▶ **REQUIREMENTS**
Reproduce every row below character for character, keeping each on its own line.
--- Begin ---
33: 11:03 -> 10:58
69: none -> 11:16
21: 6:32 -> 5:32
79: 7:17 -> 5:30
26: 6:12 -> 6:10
--- End ---
▶ **TASK RESULT**
33: 11:03 -> 10:58
69: none -> 11:16
21: 6:32 -> 5:32
79: 7:17 -> 5:30
26: 6:12 -> 6:10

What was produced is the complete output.